*** Provided records ***

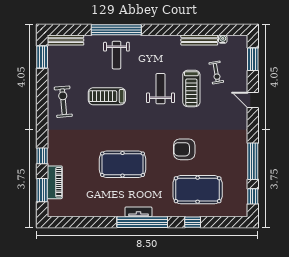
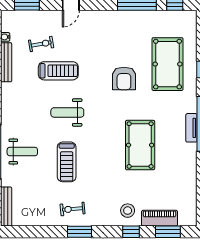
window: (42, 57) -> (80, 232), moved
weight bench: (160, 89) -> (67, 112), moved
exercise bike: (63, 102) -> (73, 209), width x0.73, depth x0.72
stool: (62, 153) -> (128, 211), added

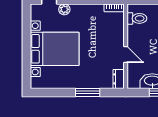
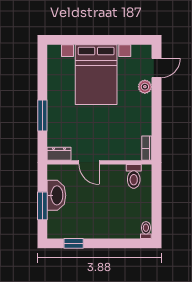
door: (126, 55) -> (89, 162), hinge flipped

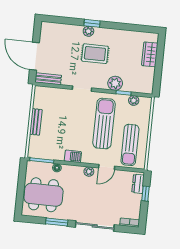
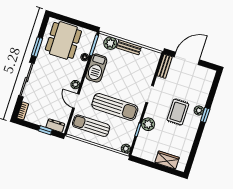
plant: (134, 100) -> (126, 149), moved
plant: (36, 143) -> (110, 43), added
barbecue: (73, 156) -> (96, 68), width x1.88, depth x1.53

*** End of Provided records ***
*** Provided records ***

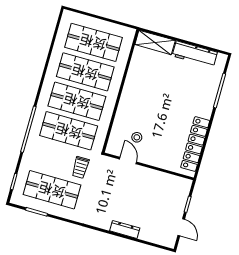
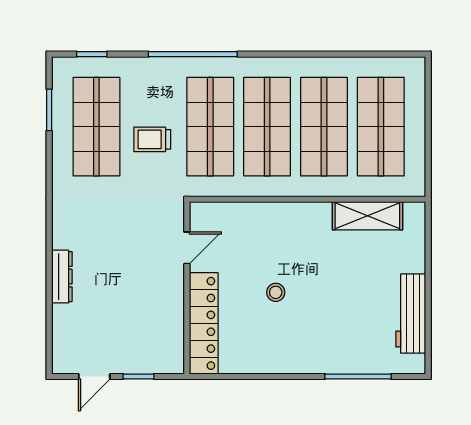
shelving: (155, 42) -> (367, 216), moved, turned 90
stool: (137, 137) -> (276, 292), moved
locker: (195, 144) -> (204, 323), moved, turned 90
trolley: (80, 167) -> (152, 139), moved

*** End of Provided records ***
*** Provided records ***

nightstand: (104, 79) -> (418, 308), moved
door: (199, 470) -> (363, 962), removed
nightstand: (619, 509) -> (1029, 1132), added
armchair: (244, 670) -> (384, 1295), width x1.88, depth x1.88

*** End of Provided records ***

Retype the lines above exactly as they appear, from the line containing "window: (42, 57) -> (80, 232), moved" through the line containing "barbecue: (73, 156)", and leave out any pictures.

window: (42, 57) -> (80, 232), moved
weight bench: (160, 89) -> (67, 112), moved
exercise bike: (63, 102) -> (73, 209), width x0.73, depth x0.72
stool: (62, 153) -> (128, 211), added

door: (126, 55) -> (89, 162), hinge flipped

plant: (134, 100) -> (126, 149), moved
plant: (36, 143) -> (110, 43), added
barbecue: (73, 156) -> (96, 68), width x1.88, depth x1.53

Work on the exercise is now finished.